§ **TASK DESCRIPTION**:
Could you copy every line in the listing below that has the word "cone"?

§ **ENTRIES PROVIDED**:
§ §

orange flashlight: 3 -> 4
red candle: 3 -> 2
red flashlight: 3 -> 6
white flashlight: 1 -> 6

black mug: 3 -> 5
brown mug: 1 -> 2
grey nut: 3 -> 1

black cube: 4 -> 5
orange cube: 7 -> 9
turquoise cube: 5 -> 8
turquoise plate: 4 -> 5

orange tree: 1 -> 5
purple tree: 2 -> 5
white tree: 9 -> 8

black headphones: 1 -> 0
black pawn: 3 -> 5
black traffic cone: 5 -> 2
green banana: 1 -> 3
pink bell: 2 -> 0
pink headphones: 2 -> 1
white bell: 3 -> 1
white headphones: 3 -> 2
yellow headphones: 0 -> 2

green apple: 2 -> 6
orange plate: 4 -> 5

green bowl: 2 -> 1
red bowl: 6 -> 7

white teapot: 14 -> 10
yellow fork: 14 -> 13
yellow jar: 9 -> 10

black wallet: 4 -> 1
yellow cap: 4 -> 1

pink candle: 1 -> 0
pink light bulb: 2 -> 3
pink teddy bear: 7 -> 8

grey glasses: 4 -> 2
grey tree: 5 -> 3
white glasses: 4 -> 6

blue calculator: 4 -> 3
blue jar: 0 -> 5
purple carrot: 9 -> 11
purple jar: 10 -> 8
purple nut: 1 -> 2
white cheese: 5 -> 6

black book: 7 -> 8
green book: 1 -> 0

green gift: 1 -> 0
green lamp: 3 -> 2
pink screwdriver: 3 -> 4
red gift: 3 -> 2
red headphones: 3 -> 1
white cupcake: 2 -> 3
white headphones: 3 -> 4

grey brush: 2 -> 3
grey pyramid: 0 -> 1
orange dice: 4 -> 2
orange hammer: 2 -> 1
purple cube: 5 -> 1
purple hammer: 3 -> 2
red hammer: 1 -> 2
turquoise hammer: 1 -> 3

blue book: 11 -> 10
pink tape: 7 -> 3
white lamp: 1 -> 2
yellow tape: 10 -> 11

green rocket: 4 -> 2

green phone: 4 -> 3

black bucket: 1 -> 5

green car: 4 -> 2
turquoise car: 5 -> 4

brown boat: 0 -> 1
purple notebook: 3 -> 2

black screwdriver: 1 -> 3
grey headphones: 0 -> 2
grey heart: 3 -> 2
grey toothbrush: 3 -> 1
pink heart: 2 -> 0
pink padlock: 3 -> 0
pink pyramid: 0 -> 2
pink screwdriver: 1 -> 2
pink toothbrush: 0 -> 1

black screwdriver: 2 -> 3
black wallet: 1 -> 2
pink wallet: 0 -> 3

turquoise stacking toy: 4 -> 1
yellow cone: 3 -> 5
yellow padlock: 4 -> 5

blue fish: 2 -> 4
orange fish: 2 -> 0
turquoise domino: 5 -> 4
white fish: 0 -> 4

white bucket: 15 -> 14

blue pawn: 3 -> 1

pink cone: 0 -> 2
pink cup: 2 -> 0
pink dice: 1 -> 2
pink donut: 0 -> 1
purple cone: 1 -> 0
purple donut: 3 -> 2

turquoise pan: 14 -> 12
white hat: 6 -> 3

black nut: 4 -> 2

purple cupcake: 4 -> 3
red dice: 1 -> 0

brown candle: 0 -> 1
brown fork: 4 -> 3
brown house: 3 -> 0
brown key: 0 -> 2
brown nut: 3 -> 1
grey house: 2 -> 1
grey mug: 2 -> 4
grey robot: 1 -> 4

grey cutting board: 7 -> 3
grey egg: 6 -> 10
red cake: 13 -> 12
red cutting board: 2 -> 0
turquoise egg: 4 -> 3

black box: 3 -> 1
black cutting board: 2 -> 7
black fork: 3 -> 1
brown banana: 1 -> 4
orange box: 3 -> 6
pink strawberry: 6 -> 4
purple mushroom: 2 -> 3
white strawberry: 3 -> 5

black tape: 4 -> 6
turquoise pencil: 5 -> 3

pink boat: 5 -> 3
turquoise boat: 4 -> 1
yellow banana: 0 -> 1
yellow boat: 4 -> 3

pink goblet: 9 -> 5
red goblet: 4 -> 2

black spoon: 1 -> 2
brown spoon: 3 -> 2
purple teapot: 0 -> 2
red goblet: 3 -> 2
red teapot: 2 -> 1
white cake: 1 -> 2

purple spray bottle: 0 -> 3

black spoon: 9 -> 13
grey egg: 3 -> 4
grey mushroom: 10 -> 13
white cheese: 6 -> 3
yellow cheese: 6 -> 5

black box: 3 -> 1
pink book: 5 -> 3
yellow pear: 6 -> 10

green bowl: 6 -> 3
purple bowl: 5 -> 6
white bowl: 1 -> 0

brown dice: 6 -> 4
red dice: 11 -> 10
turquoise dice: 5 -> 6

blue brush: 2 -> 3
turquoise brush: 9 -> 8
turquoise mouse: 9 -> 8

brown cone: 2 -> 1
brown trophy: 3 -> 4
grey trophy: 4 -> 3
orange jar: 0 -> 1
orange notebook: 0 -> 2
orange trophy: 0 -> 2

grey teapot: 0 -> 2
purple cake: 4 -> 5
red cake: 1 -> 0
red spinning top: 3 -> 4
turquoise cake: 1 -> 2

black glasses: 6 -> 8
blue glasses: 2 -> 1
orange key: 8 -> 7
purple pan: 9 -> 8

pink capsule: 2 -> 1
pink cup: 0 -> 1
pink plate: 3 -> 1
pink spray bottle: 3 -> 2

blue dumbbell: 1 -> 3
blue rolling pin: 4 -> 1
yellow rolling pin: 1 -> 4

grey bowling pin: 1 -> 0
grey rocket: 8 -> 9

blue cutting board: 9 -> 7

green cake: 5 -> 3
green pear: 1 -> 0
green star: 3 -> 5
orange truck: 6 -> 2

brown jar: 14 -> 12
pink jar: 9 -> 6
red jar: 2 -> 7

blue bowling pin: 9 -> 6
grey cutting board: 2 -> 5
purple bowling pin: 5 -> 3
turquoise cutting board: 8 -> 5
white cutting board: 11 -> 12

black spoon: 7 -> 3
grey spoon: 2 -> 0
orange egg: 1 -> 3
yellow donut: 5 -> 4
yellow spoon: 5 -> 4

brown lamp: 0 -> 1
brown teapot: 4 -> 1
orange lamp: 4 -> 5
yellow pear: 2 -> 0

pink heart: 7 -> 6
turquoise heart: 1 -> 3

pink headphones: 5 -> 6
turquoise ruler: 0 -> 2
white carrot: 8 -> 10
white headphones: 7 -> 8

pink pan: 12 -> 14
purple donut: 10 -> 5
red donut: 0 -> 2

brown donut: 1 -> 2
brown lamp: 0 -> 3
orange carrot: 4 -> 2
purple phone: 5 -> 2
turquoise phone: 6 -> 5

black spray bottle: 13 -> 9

§ §

§ **RESULT OF THE TASK**:
black traffic cone: 5 -> 2
yellow cone: 3 -> 5
pink cone: 0 -> 2
purple cone: 1 -> 0
brown cone: 2 -> 1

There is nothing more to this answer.